• **Work request**:
Set down each line of the data below exactly as it stands, dropping the pictures.
--- Data for processing Enclosed Below ---
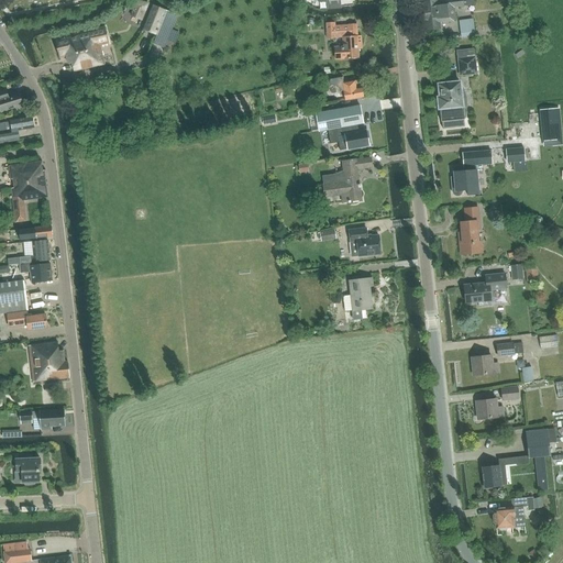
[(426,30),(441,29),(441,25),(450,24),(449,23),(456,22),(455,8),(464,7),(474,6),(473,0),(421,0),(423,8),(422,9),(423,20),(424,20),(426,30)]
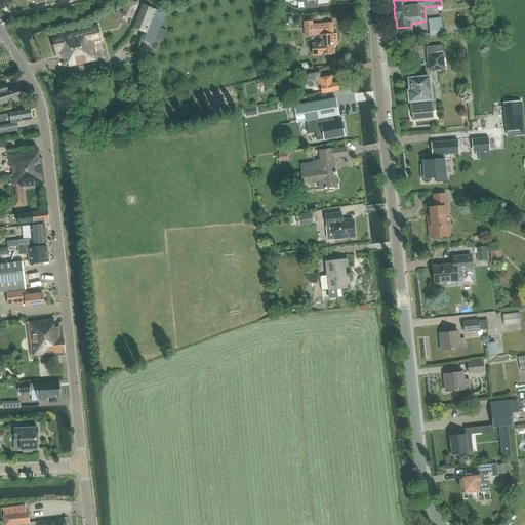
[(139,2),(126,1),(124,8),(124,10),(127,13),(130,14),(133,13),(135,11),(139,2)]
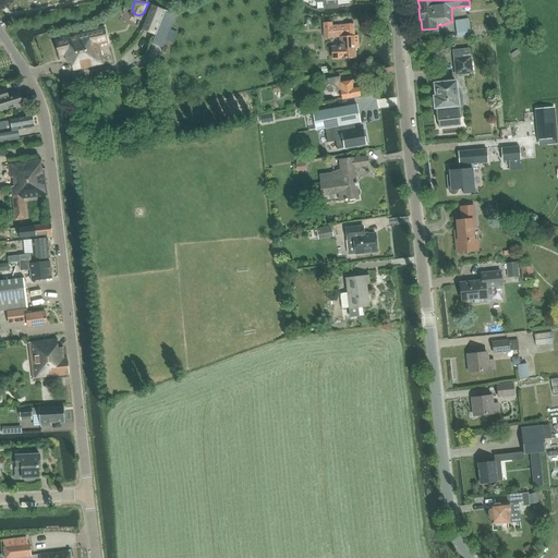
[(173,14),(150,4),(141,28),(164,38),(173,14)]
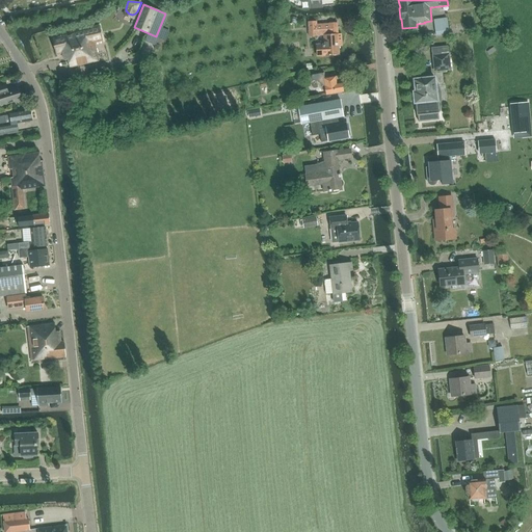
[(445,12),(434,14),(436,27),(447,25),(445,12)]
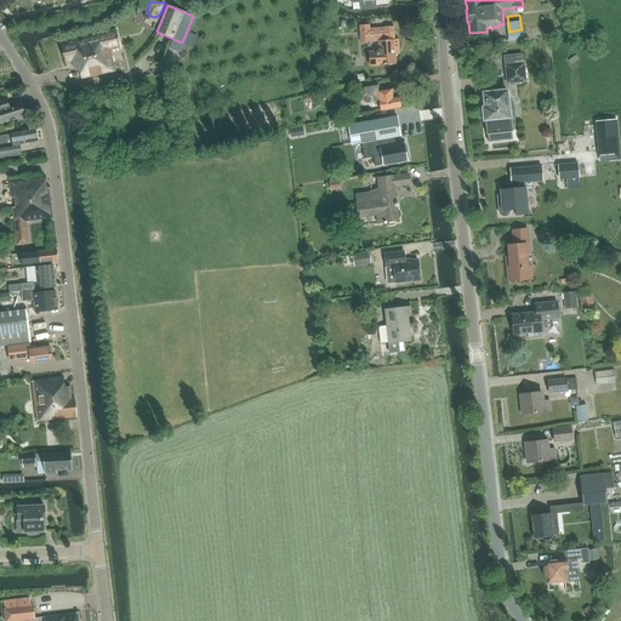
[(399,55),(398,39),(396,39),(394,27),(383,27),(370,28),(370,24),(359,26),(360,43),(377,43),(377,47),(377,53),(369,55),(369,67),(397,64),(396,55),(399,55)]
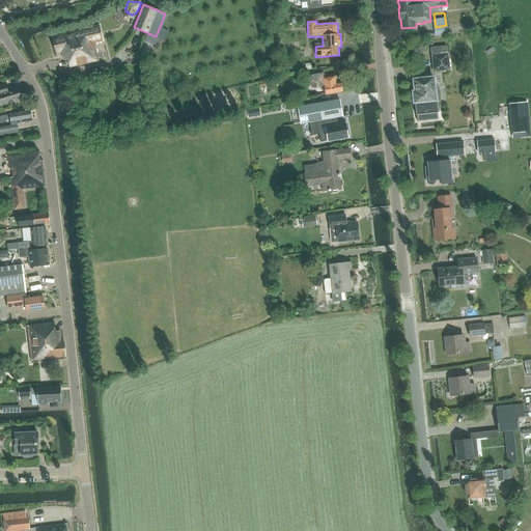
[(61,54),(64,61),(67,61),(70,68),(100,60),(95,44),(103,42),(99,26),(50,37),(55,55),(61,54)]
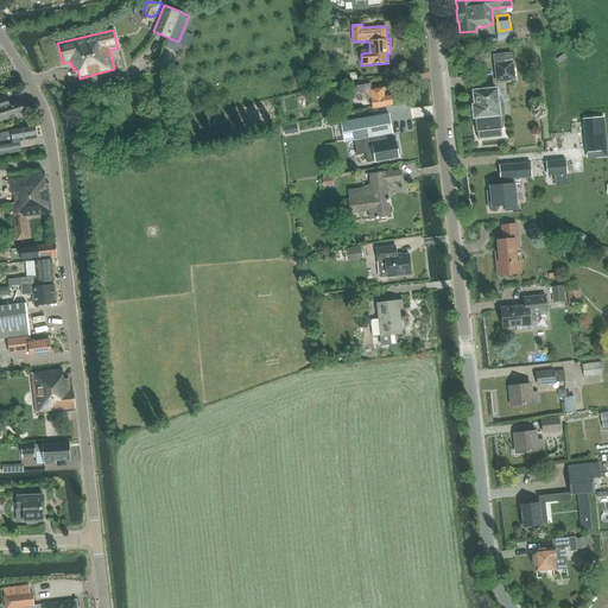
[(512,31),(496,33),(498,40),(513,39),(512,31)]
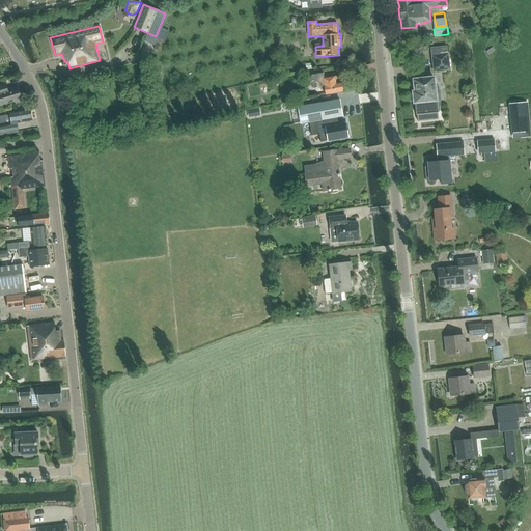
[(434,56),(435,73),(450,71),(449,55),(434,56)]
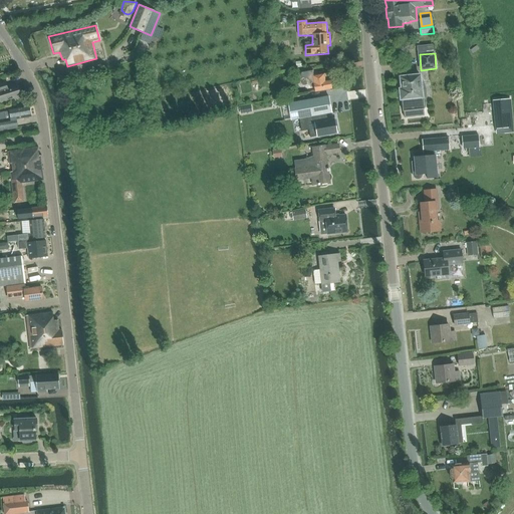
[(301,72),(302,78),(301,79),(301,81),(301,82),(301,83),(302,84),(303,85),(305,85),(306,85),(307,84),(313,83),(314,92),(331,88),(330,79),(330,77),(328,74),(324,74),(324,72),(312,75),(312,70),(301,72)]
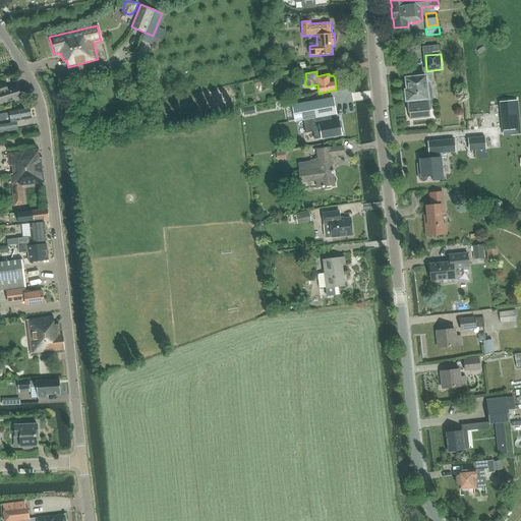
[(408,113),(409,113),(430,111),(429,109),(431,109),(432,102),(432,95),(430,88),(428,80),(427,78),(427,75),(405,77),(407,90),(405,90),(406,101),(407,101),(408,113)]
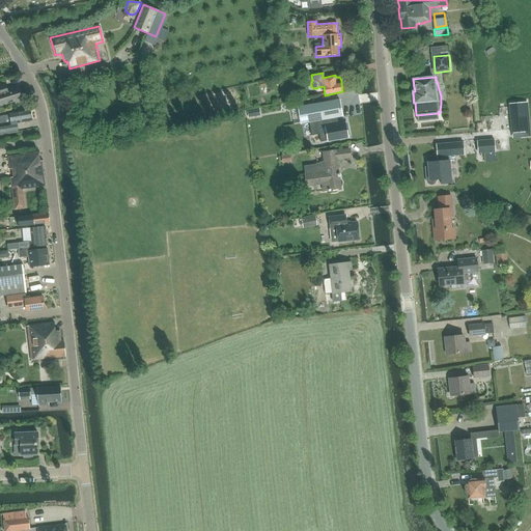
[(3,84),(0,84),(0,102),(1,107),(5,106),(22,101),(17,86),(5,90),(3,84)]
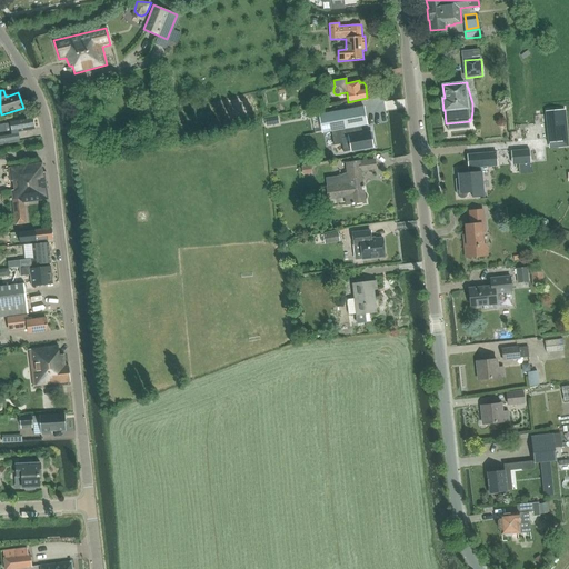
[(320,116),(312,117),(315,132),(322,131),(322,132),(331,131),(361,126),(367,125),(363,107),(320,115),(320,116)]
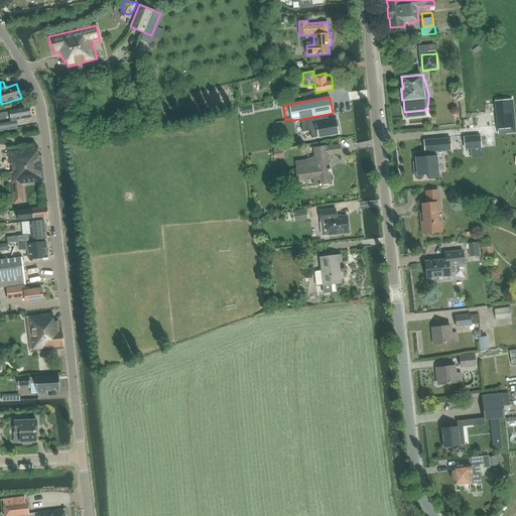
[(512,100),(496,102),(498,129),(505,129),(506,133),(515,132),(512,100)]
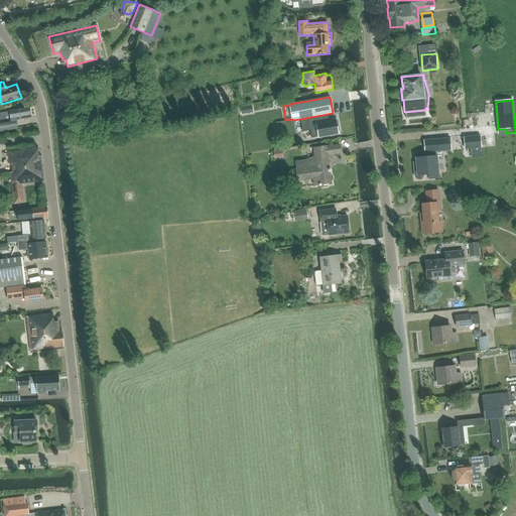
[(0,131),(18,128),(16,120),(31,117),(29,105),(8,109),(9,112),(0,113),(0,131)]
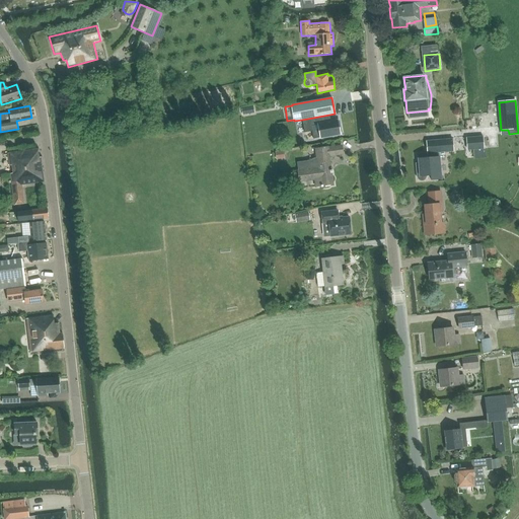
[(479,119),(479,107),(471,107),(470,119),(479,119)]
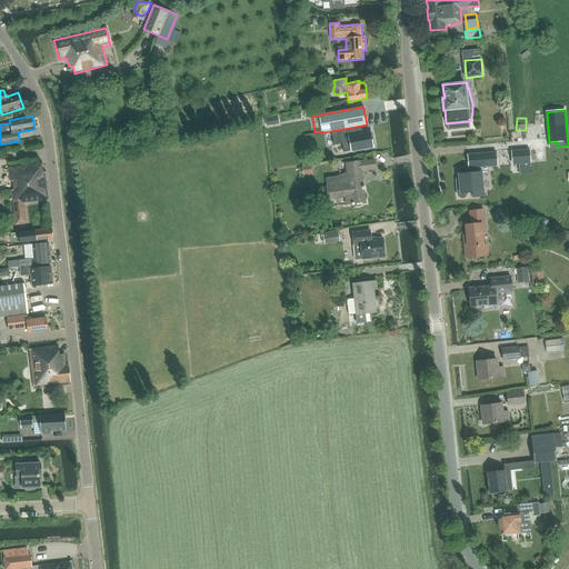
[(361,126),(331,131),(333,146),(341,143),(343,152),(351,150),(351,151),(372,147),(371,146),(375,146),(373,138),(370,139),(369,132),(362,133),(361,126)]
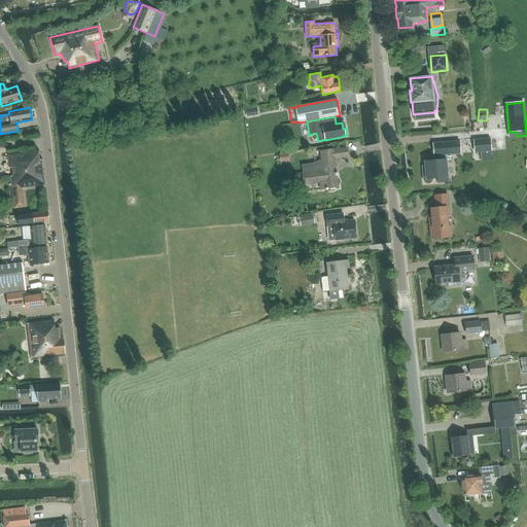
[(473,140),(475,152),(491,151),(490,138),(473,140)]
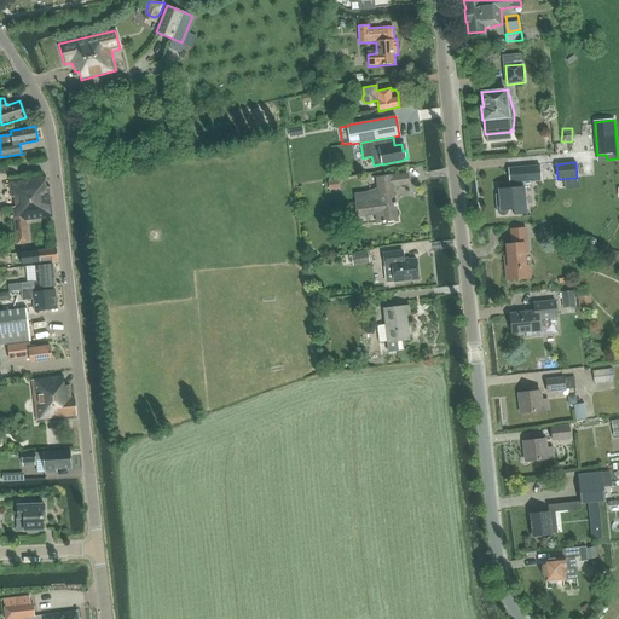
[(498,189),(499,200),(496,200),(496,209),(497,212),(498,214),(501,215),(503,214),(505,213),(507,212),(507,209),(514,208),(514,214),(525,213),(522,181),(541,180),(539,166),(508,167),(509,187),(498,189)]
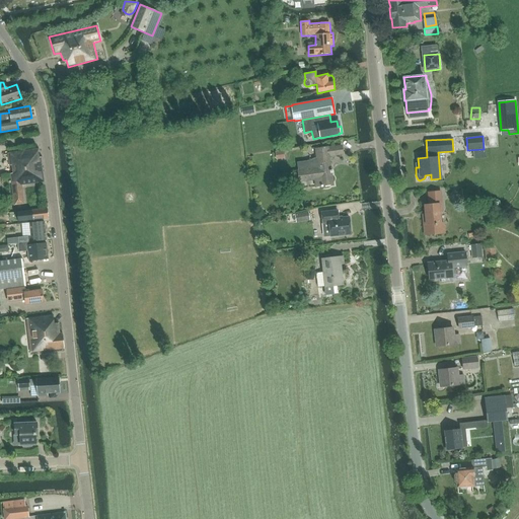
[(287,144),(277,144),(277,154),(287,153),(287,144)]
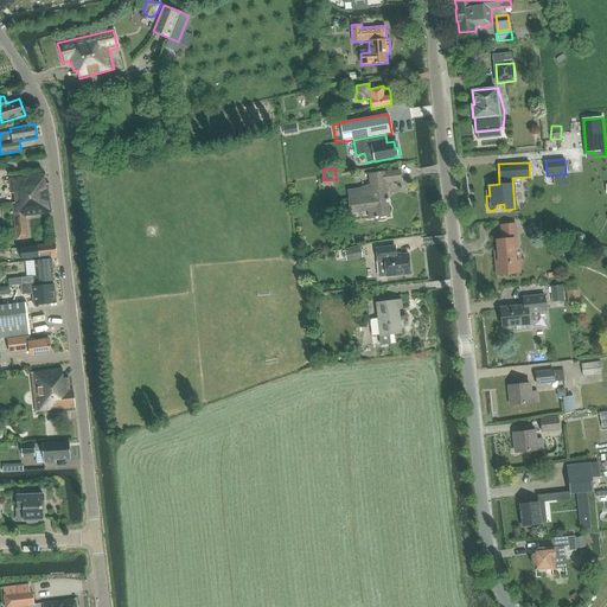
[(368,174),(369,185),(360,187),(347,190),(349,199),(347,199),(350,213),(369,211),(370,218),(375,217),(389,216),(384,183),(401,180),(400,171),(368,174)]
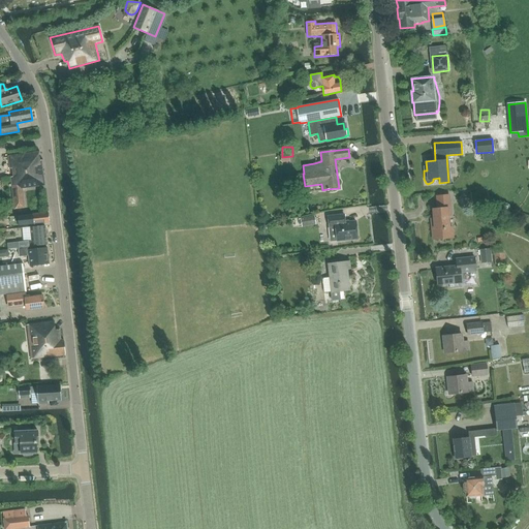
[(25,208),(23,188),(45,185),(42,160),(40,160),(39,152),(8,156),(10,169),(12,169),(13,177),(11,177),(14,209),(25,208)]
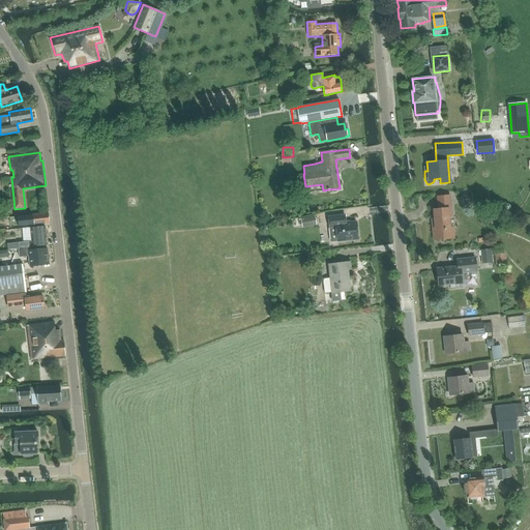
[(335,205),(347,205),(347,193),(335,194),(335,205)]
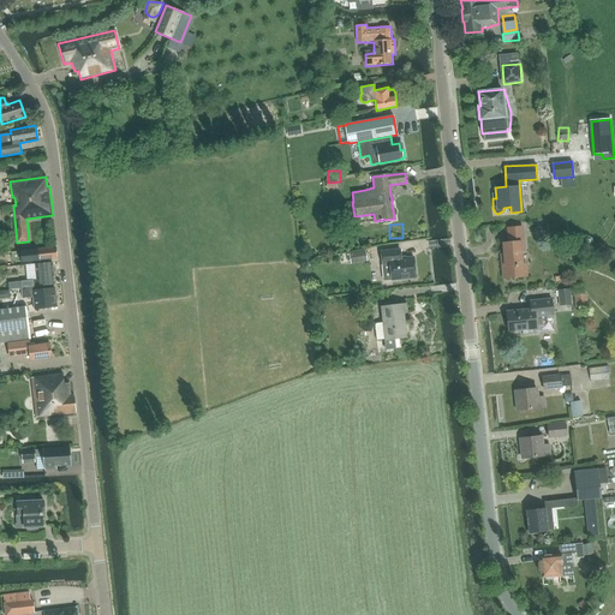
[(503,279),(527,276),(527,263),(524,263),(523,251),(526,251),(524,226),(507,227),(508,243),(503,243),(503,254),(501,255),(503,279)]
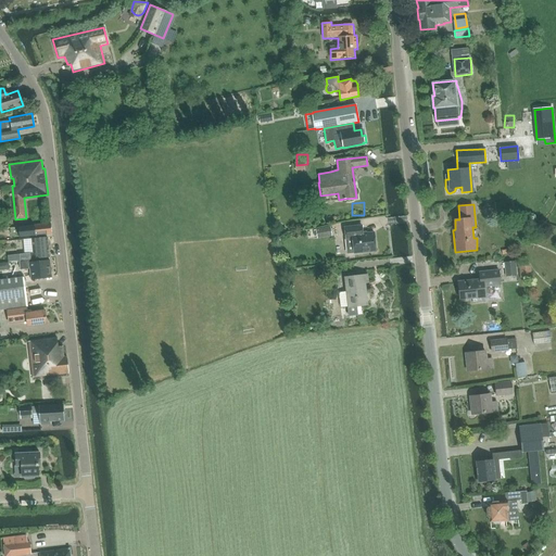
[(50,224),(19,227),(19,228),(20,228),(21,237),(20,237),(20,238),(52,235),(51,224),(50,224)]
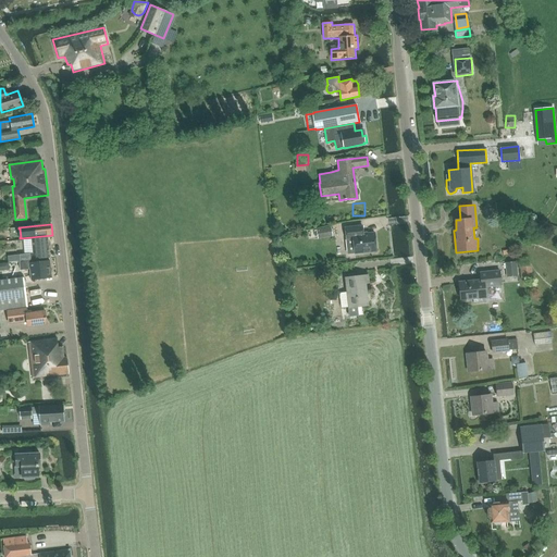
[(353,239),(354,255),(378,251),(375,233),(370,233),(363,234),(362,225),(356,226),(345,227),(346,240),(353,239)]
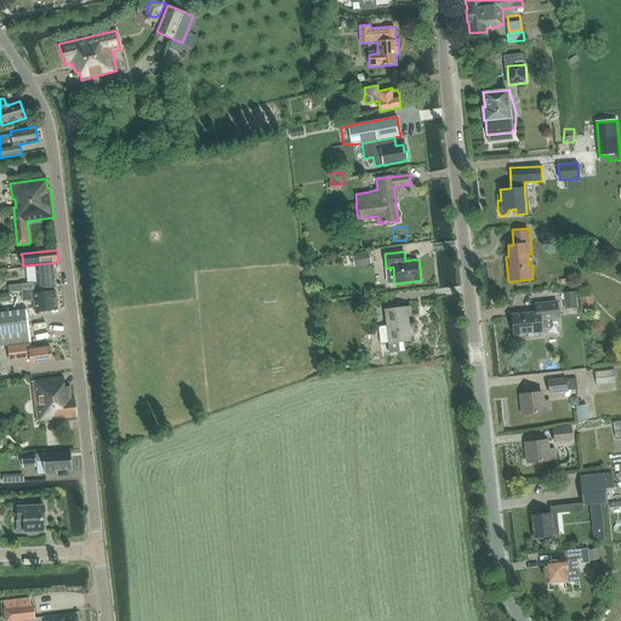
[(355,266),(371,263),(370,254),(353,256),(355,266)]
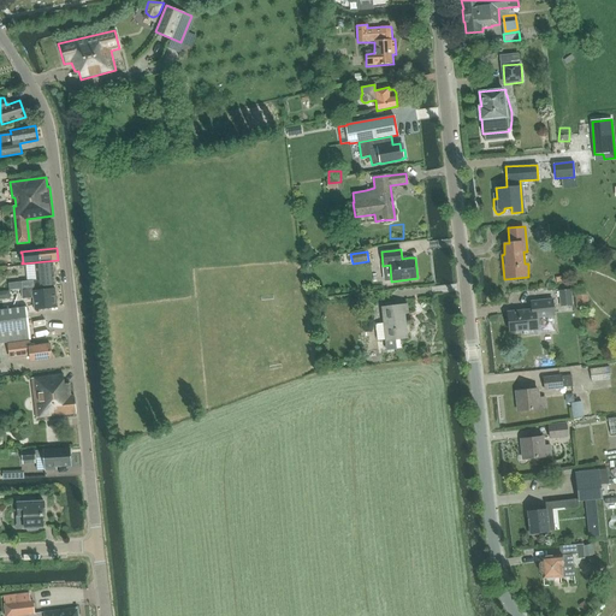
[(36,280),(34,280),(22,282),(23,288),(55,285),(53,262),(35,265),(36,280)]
--- End of Enclosed Data for processing ---
• **Response**:
[(426,30),(441,29),(441,25),(450,24),(449,23),(456,22),(455,8),(464,7),(474,6),(473,0),(421,0),(423,8),(422,9),(423,20),(424,20),(426,30)]
[(139,2),(126,1),(124,8),(124,10),(127,13),(130,14),(133,13),(135,11),(139,2)]
[(173,14),(150,4),(141,28),(164,38),(173,14)]
[(445,12),(434,14),(436,27),(447,25),(445,12)]
[(399,55),(398,39),(396,39),(394,27),(383,27),(370,28),(370,24),(359,26),(360,43),(377,43),(377,47),(377,53),(369,55),(369,67),(397,64),(396,55),(399,55)]
[(61,54),(64,61),(67,61),(70,68),(100,60),(95,44),(103,42),(99,26),(50,37),(55,55),(61,54)]
[(512,31),(496,33),(498,40),(513,39),(512,31)]
[(434,56),(435,73),(450,71),(449,55),(434,56)]
[(301,72),(302,78),(301,79),(301,81),(301,82),(301,83),(302,84),(303,85),(305,85),(306,85),(307,84),(313,83),(314,92),(331,88),(330,79),(330,77),(328,74),(324,74),(324,72),(312,75),(312,70),(301,72)]
[(408,113),(409,113),(430,111),(429,109),(431,109),(432,102),(432,95),(430,88),(428,80),(427,78),(427,75),(405,77),(407,90),(405,90),(406,101),(407,101),(408,113)]
[(3,84),(0,84),(0,102),(1,107),(5,106),(22,101),(17,86),(5,90),(3,84)]
[(320,116),(312,117),(315,132),(322,131),(322,132),(331,131),(361,126),(367,125),(363,107),(320,115),(320,116)]
[(512,100),(496,102),(498,129),(505,129),(506,133),(515,132),(512,100)]
[(0,131),(18,128),(16,120),(31,117),(29,105),(8,109),(9,112),(0,113),(0,131)]
[(479,119),(479,107),(471,107),(470,119),(479,119)]
[(361,126),(331,131),(333,146),(341,143),(343,152),(351,150),(351,151),(372,147),(371,146),(375,146),(373,138),(370,139),(369,132),(362,133),(361,126)]
[(473,140),(475,152),(491,151),(490,138),(473,140)]
[(498,189),(499,200),(496,200),(496,209),(497,212),(498,214),(501,215),(503,214),(505,213),(507,212),(507,209),(514,208),(514,214),(525,213),(522,181),(541,180),(539,166),(508,167),(509,187),(498,189)]
[(287,144),(277,144),(277,154),(287,153),(287,144)]
[(368,174),(369,185),(360,187),(347,190),(349,199),(347,199),(350,213),(369,211),(370,218),(375,217),(389,216),(384,183),(401,180),(400,171),(368,174)]
[(25,208),(23,188),(45,185),(42,160),(40,160),(39,152),(8,156),(10,169),(12,169),(13,177),(11,177),(14,209),(25,208)]
[(335,205),(347,205),(347,193),(335,194),(335,205)]
[(503,279),(527,276),(527,263),(524,263),(523,251),(526,251),(524,226),(507,227),(508,243),(503,243),(503,254),(501,255),(503,279)]
[(50,224),(19,227),(19,228),(20,228),(21,237),(20,237),(20,238),(52,235),(51,224),(50,224)]
[(353,239),(354,255),(378,251),(375,233),(370,233),(363,234),(362,225),(356,226),(345,227),(346,240),(353,239)]
[(355,266),(371,263),(370,254),(353,256),(355,266)]
[(36,280),(34,280),(22,282),(23,288),(55,285),(53,262),(35,265),(36,280)]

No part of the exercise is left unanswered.